▸ **Task goal**: Go through the listing and pick out each line with the word "orange" in it.

▸ **Data**:
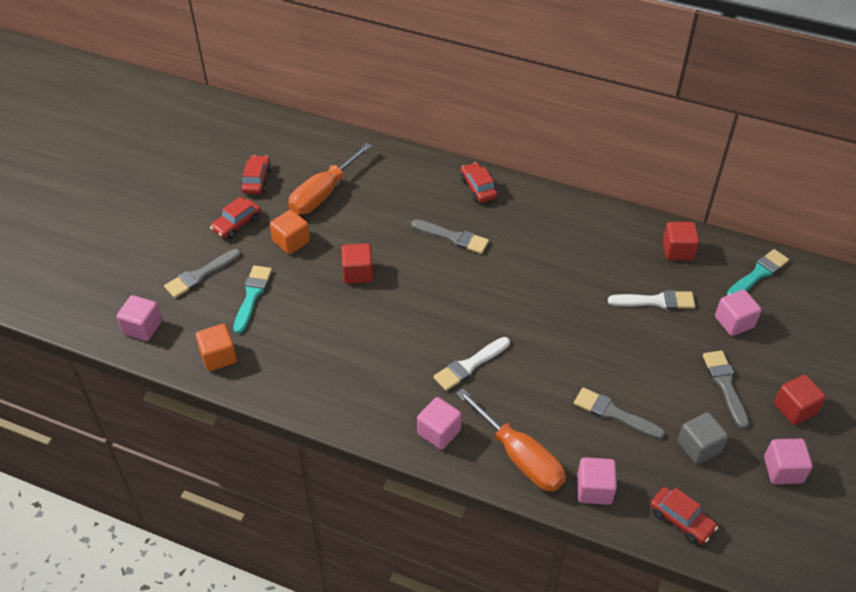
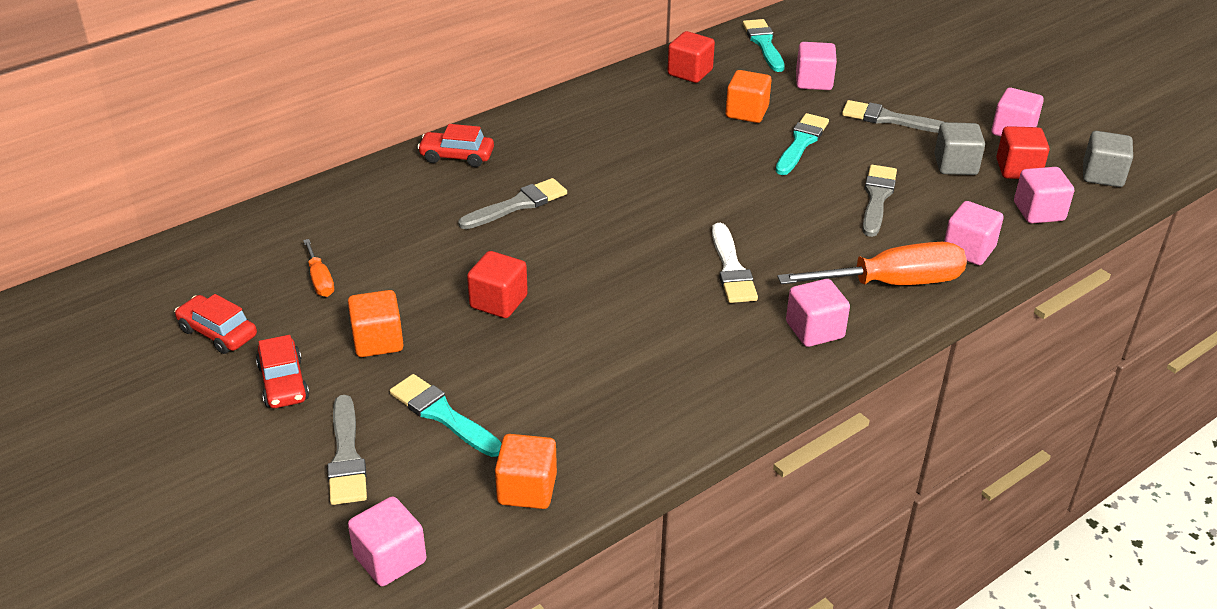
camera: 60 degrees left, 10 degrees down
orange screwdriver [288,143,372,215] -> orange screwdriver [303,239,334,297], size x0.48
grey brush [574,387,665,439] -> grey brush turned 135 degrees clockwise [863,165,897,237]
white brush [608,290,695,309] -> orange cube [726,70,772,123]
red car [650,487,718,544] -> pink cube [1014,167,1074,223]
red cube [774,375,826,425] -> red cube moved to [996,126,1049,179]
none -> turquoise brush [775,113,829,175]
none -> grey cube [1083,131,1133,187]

▸ **Final answer**:
orange screwdriver [288,143,372,215] -> orange screwdriver [303,239,334,297], size x0.48
white brush [608,290,695,309] -> orange cube [726,70,772,123]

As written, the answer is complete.